• _REQUIRED WORK_
Return, exactly and with nothing added, the line with "(648, 331) = (611, 133): none" together with all lines after it through the end of the data below. No pictures belong in the copy.

• _DATASET EXCERPTS_
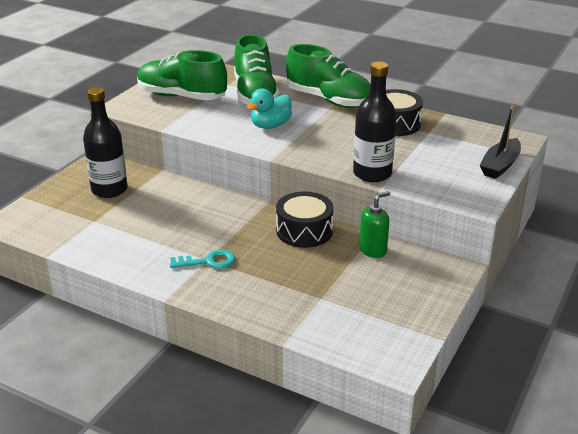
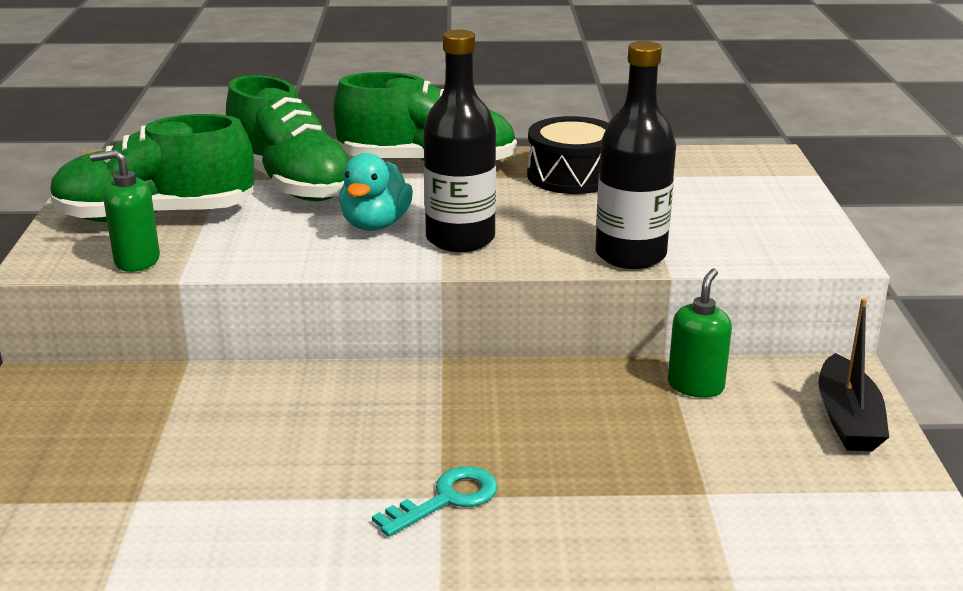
camera: 30 degrees left, 5 degrees down
(109, 190) = (111, 430): black bottle -> black bottle (460, 239)
(154, 116) = (136, 261): none -> green soap dispenser
(304, 231) = (555, 390): black drum -> none
(500, 166) = (791, 196): black boat -> black boat (847, 419)

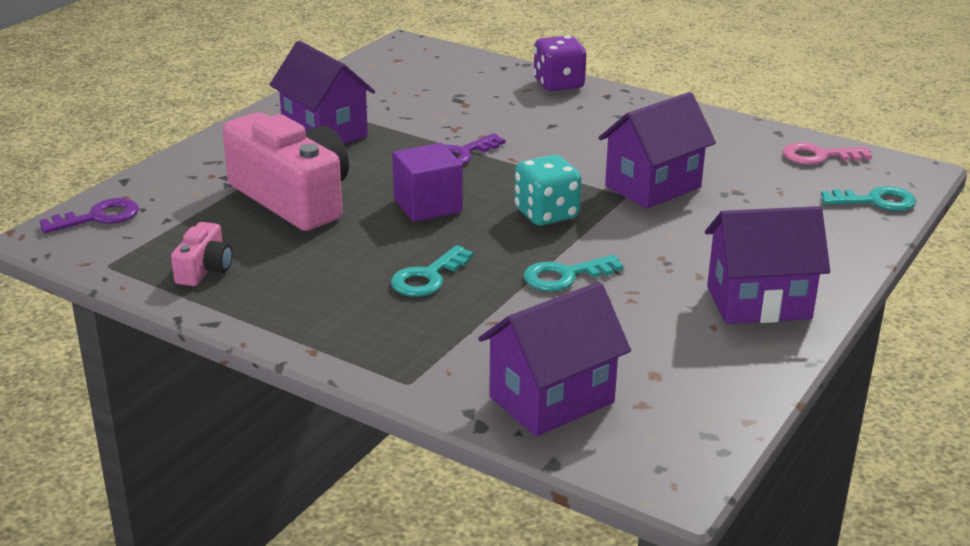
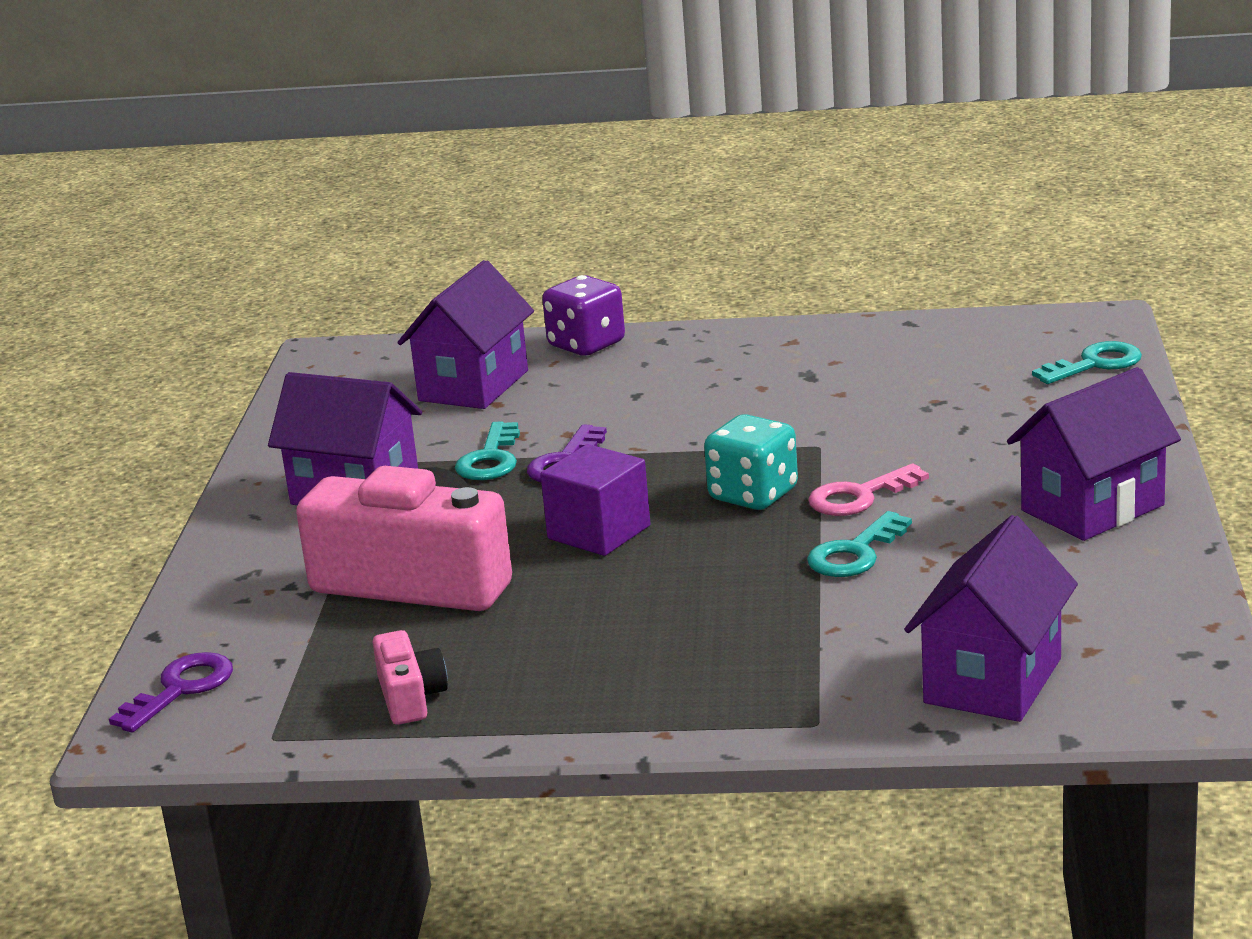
camera: 25 degrees left, 5 degrees down
(428, 277) = (700, 609): turquoise key -> turquoise key (490, 459)
(653, 187) = (839, 426): purple house -> purple house (473, 386)
(819, 156) = (982, 335): pink key -> pink key (859, 496)

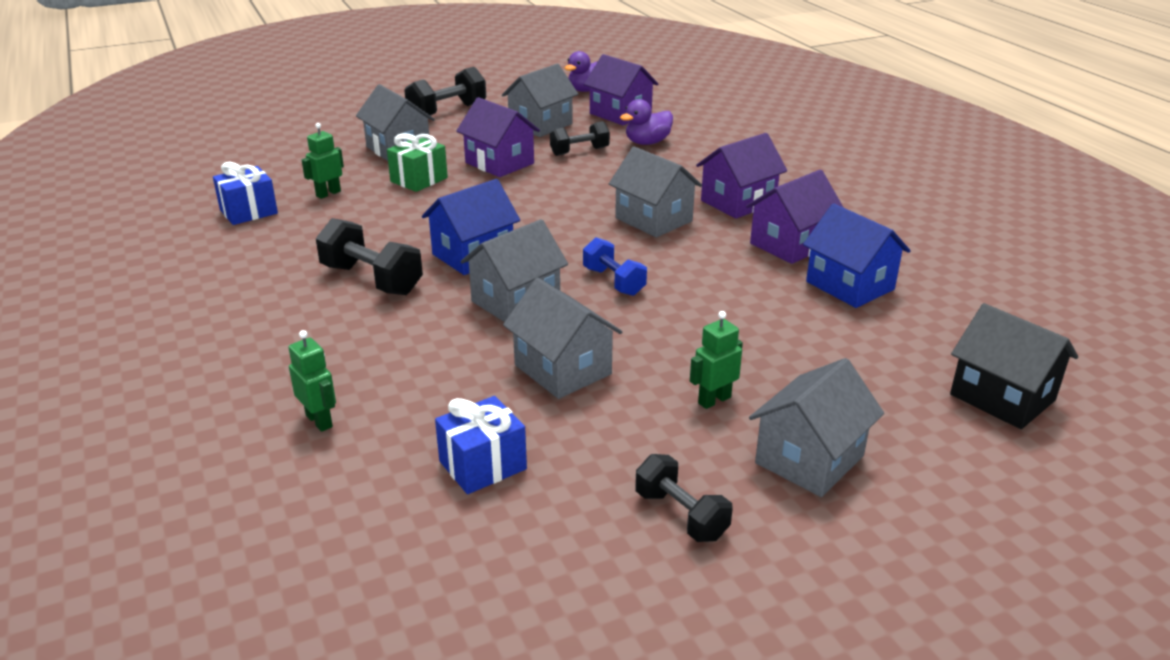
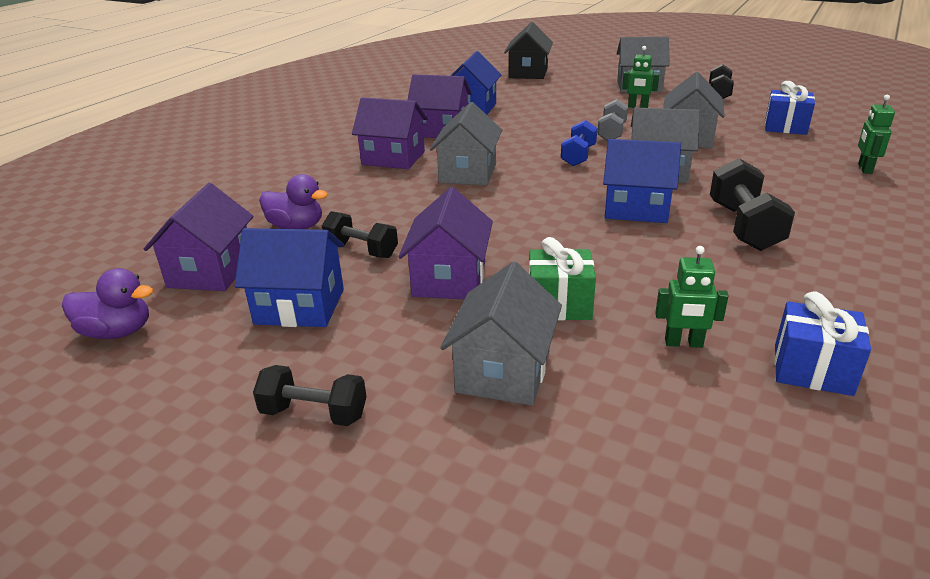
camera: 125 degrees left, 0 degrees up
(447, 112) = (314, 413): black dumbbell -> black dumbbell, size x0.67
(540, 125) = (300, 306): grey house -> blue house
(648, 331) = (611, 133): none -> grey dumbbell

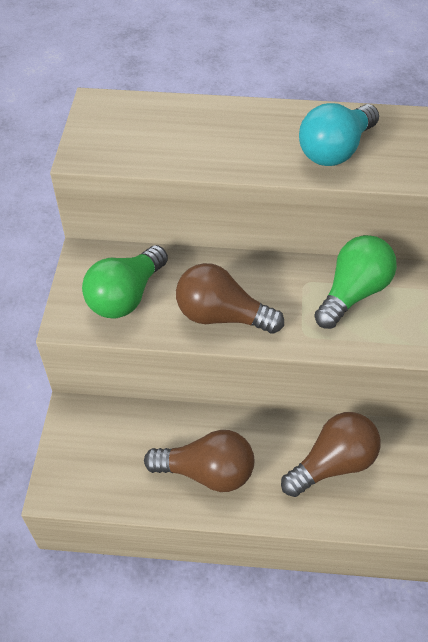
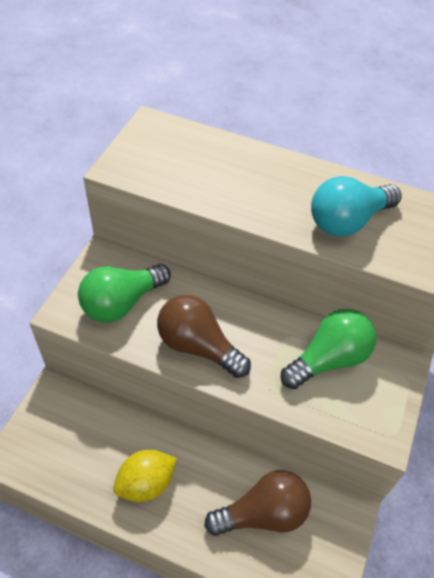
camera: 15 degrees right, 0 degrees up
(207, 472) = (146, 483): brown light bulb -> yellow lemon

• _RESULT BELOW_
(648, 331) = (611, 133): none -> grey dumbbell

camera: 15 degrees right, 0 degrees up
(207, 472) = (146, 483): brown light bulb -> yellow lemon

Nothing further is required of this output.